- [YOUR TASK]: In the material below, the required lines run from the one containing "yellow vase [388,134,425,206] -> none" through the one containing "blue button [571,323,601,352]". Copy those lines exactly, ends included, and nothing else.

- [GIVEN RECORDS]:
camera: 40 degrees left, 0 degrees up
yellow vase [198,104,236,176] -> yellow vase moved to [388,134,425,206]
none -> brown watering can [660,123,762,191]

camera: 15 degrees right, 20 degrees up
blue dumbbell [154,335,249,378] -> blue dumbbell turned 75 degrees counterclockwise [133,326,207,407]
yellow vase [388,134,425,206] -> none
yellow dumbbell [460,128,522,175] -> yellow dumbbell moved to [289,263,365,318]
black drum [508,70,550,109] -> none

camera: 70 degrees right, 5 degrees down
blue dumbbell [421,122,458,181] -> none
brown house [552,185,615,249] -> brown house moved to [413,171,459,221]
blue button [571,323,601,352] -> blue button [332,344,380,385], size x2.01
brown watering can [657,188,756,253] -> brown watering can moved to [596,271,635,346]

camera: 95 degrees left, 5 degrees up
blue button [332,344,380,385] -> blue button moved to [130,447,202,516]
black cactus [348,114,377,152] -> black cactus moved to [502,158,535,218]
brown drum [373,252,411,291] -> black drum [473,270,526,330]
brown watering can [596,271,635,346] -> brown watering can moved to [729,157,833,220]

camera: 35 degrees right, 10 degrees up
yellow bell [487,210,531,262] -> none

- [ANSWER TO THE PROBLEM]:
yellow vase [388,134,425,206] -> none
yellow dumbbell [460,128,522,175] -> yellow dumbbell moved to [289,263,365,318]
black drum [508,70,550,109] -> none

camera: 70 degrees right, 5 degrees down
blue dumbbell [421,122,458,181] -> none
brown house [552,185,615,249] -> brown house moved to [413,171,459,221]
blue button [571,323,601,352] -> blue button [332,344,380,385], size x2.01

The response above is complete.